- [REQUIRED ACTION]: Give again, word for word, the line holding "none -> purple car [479,227,550,271]" and every line after it through the end of the data below. Omit pictures.

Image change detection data
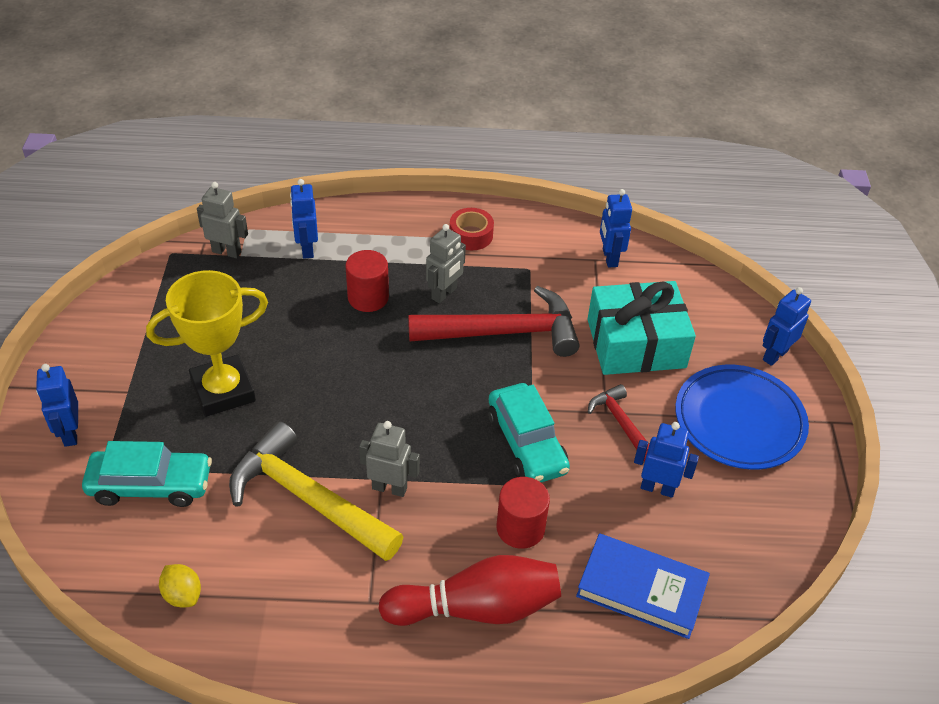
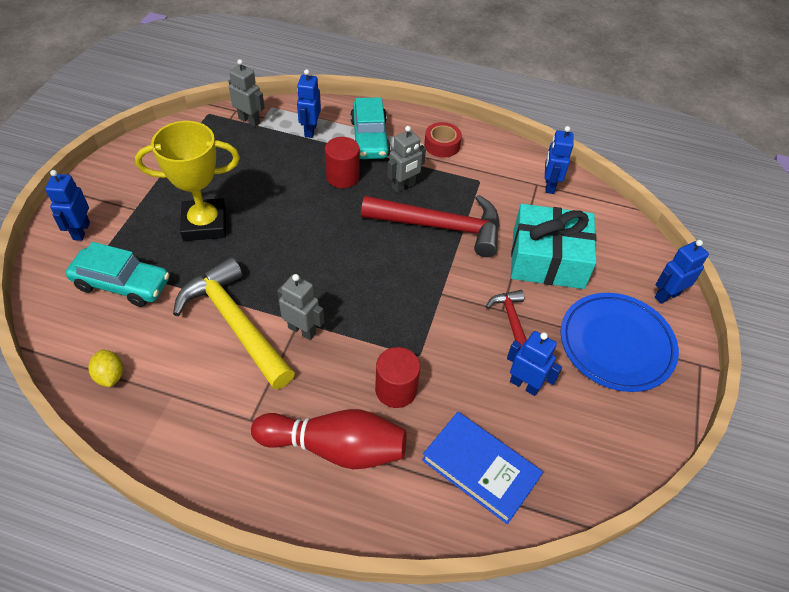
camera: 15 degrees right, 5 degrees up
turquoise car [488,383,570,482] -> turquoise car moved to [350,97,391,159]

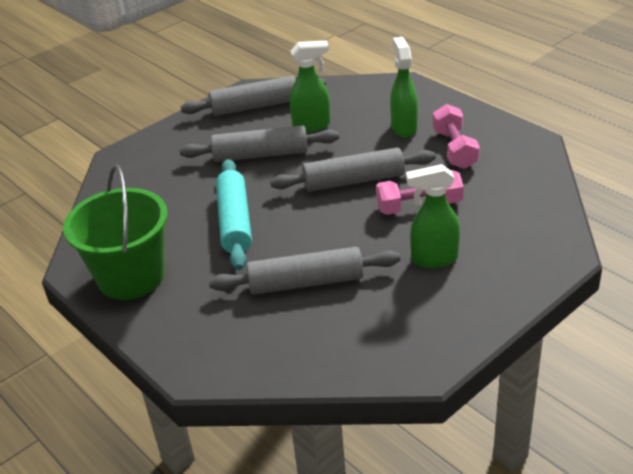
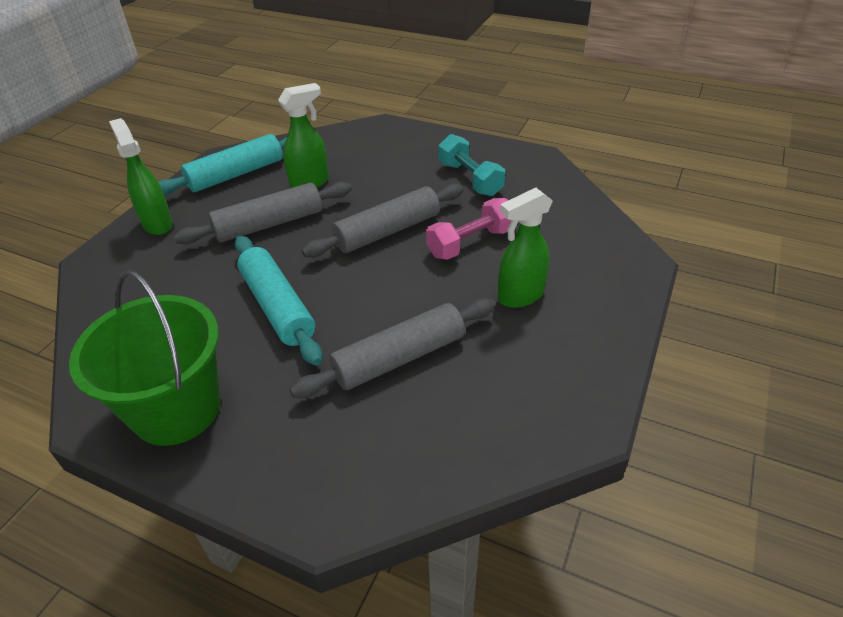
camera: 25 degrees left, 5 degrees up
grey rolling pin [180,76,326,116] -> turquoise rolling pin [158,134,287,196]
green spray bottle [390,37,418,138] -> green spray bottle moved to [109,118,173,235]
pink dumbbell [433,104,480,169] -> turquoise dumbbell [439,134,505,196]

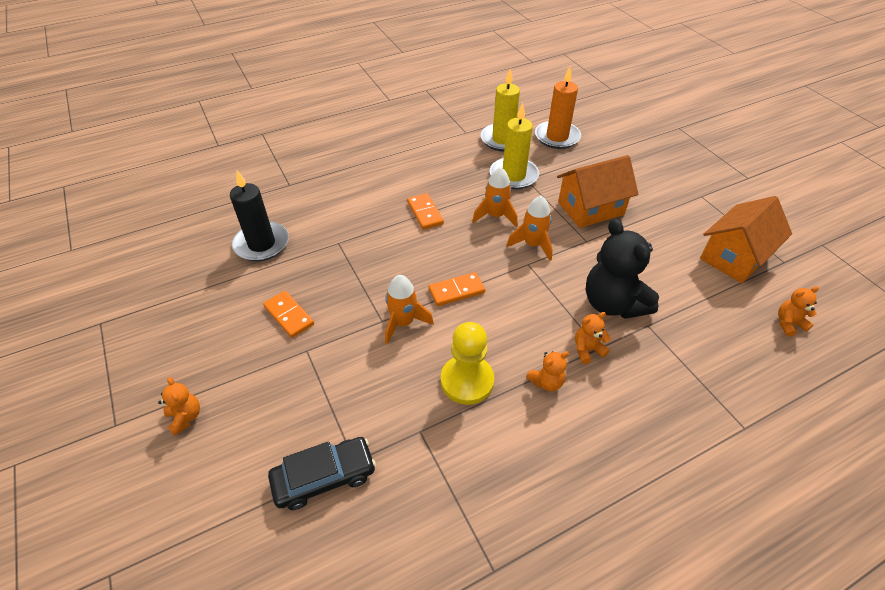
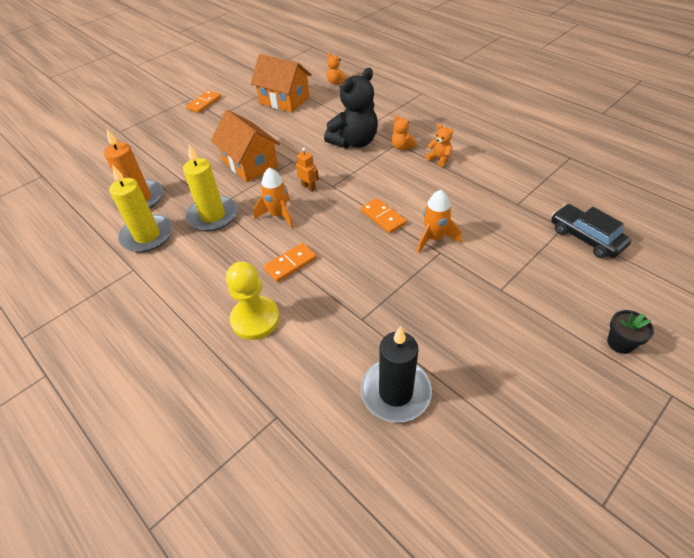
camera: 105 degrees left, 0 degrees up
orange teddy bear [158,377,200,436] -> black flower pot [607,310,654,354]
orange domino [263,291,314,338] -> orange domino moved to [186,90,221,113]
yellow pawn [441,322,494,405] -> yellow pawn moved to [226,262,280,340]
orange rocket [507,196,553,261] -> orange robot [296,148,319,191]

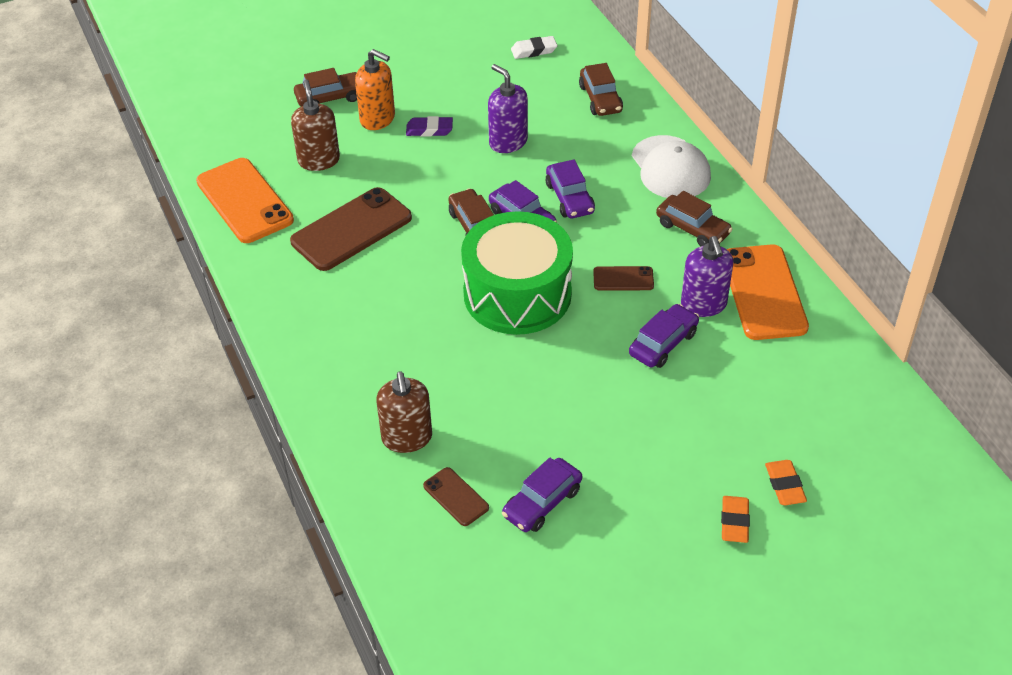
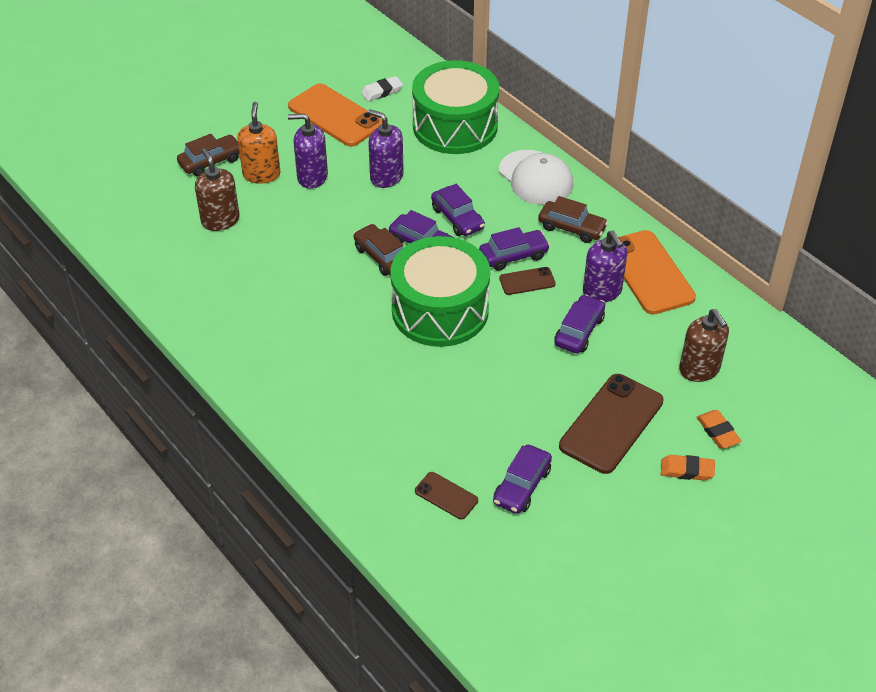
camera: 15 degrees left, 0 degrees up
orange phone [196,158,294,243] -> orange phone moved to [288,83,382,147]
brown phone [290,187,412,271] -> brown phone moved to [559,374,663,474]
orange soap dispenser [355,49,395,130] -> orange soap dispenser turned 105 degrees counterclockwise [237,102,281,184]
brown soap dispenser [376,371,432,453] -> brown soap dispenser moved to [679,309,729,382]
purple eraser [406,116,453,137] -> purple soap dispenser [288,114,328,189]
brown car [579,63,623,116] -> green drum [412,60,499,154]
orange eraser [721,496,750,543] -> orange eraser turned 75 degrees counterclockwise [661,455,715,481]
none -> purple car [479,227,550,271]

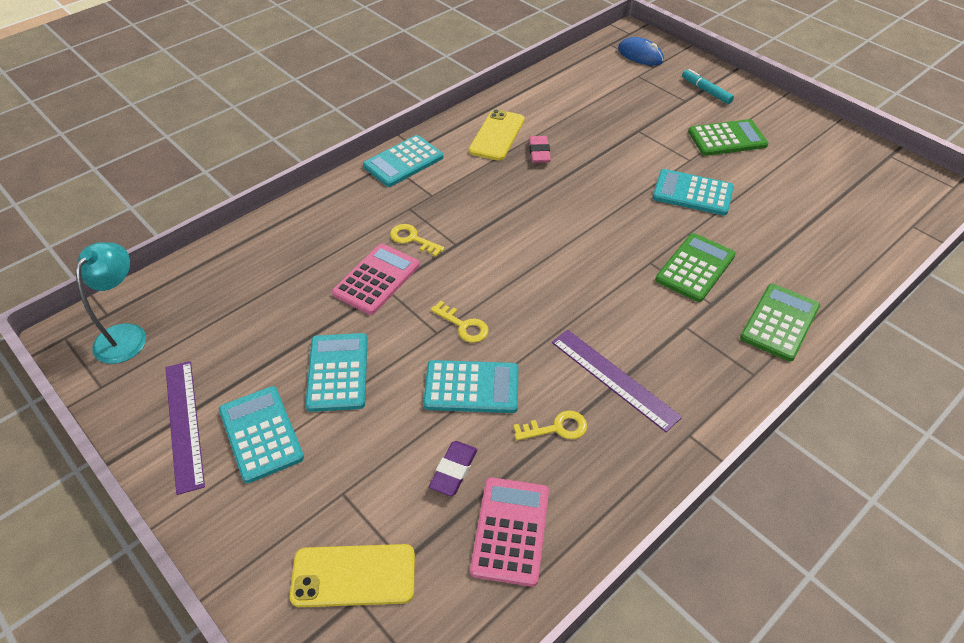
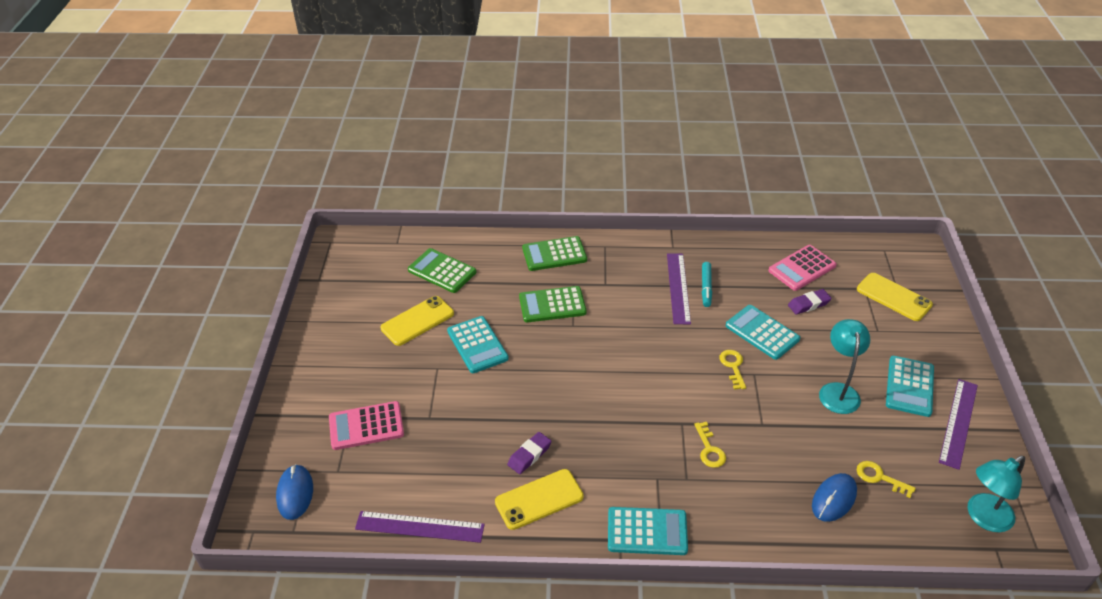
camera: 135 degrees left, 5 degrees down
turquoise calculator [305,333,368,412] -> turquoise lamp [819,319,870,414]
pink calculator [332,244,420,315] -> pink calculator moved to [329,401,404,450]
yellow key [513,410,587,441] -> yellow key moved to [857,461,916,498]
pink eraser [529,136,551,163] -> purple eraser [507,432,551,474]
turquoise marker [682,69,734,104] -> turquoise marker moved to [702,262,712,307]
green calculator [688,119,768,156] -> green calculator moved to [408,248,476,293]
none -> purple ruler [355,511,485,543]
none -> yellow phone [381,296,454,346]
none -> blue mouse [812,473,857,522]

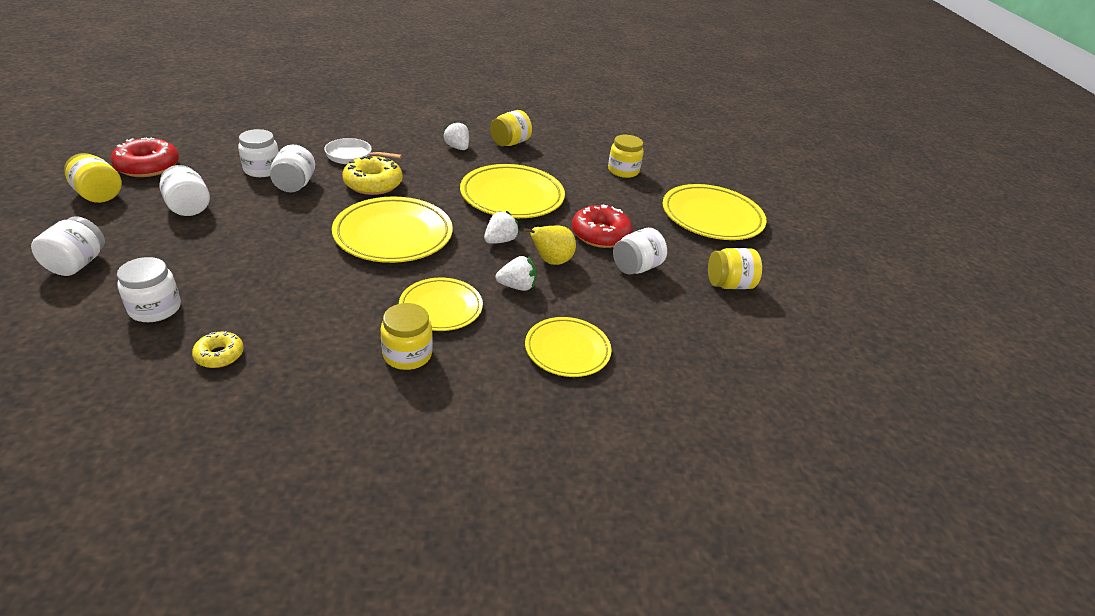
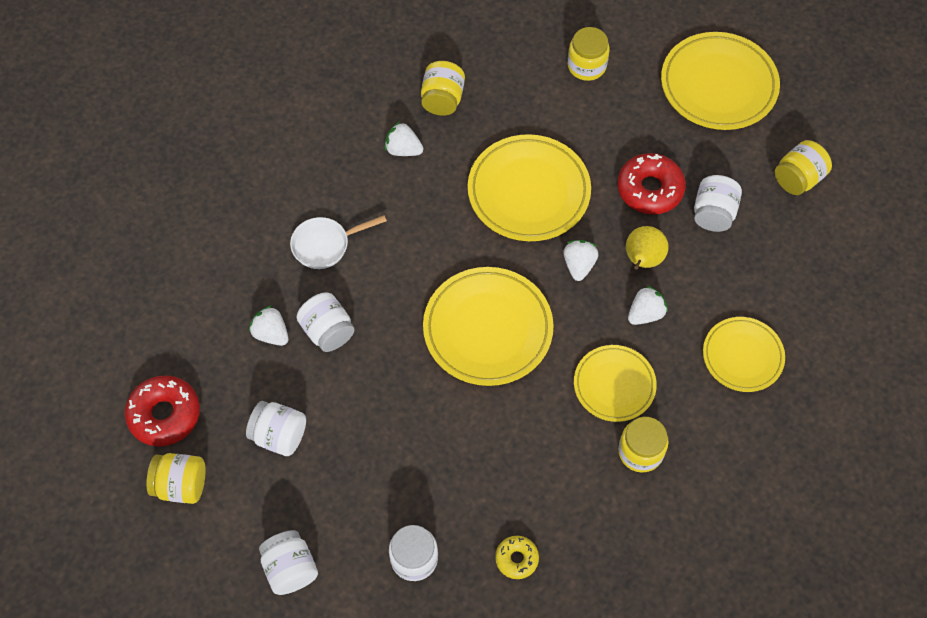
camera: 30 degrees left, 25 degrees up
white jar [238,129,279,177] -> white strawberry [249,305,289,346]
yellow donut [342,156,403,195] -> none

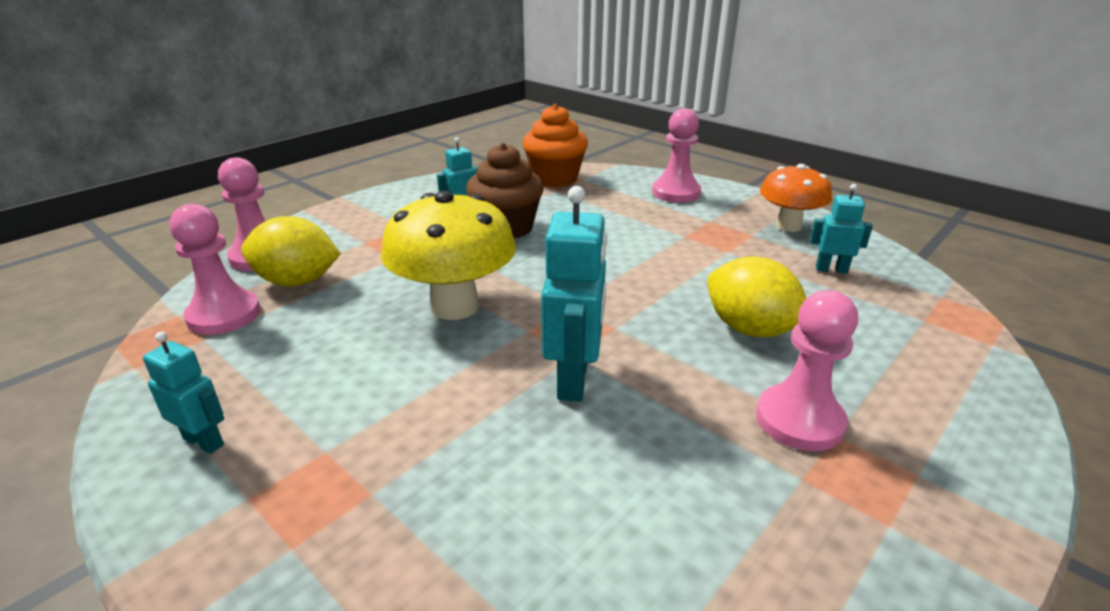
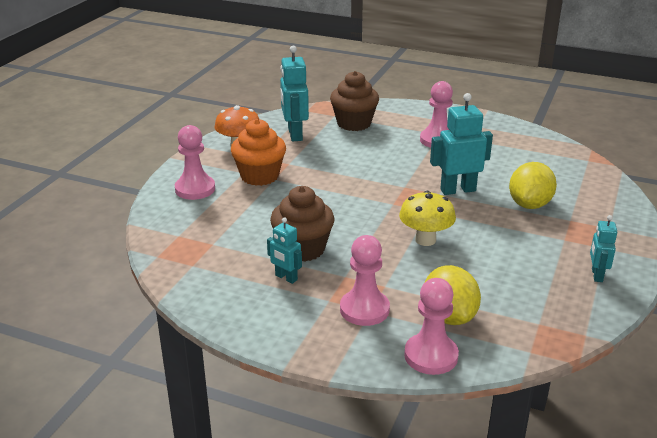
camera: 110 degrees left, 0 degrees up
pink pawn [169,204,260,335] -> pink pawn moved to [340,235,390,326]
yellow mushroom [381,191,516,320] -> yellow mushroom [399,191,456,246], size x0.66
orange cupcake [522,104,588,187] -> orange cupcake moved to [231,119,286,186]
yellow lemon [707,257,806,337] -> yellow lemon moved to [509,162,557,209]
turquoise robot [810,184,873,274] -> turquoise robot [280,46,309,141], size x1.74
none -> brown cupcake [330,71,379,131]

- [ANSWER SECTION]:
none -> purple car [479,227,550,271]

camera: 135 degrees left, 5 degrees down
turquoise calculator [305,333,368,412] -> turquoise lamp [819,319,870,414]
pink calculator [332,244,420,315] -> pink calculator moved to [329,401,404,450]
yellow key [513,410,587,441] -> yellow key moved to [857,461,916,498]
pink eraser [529,136,551,163] -> purple eraser [507,432,551,474]
turquoise marker [682,69,734,104] -> turquoise marker moved to [702,262,712,307]
green calculator [688,119,768,156] -> green calculator moved to [408,248,476,293]
none -> purple ruler [355,511,485,543]
none -> yellow phone [381,296,454,346]
none -> blue mouse [812,473,857,522]

camera: 30 degrees left, 25 degrees up
white jar [238,129,279,177] -> white strawberry [249,305,289,346]
yellow donut [342,156,403,195] -> none

camera: 110 degrees left, 0 degrees up
pink pawn [169,204,260,335] -> pink pawn moved to [340,235,390,326]
yellow mushroom [381,191,516,320] -> yellow mushroom [399,191,456,246], size x0.66
orange cupcake [522,104,588,187] -> orange cupcake moved to [231,119,286,186]
yellow lemon [707,257,806,337] -> yellow lemon moved to [509,162,557,209]
turquoise robot [810,184,873,274] -> turquoise robot [280,46,309,141], size x1.74
none -> brown cupcake [330,71,379,131]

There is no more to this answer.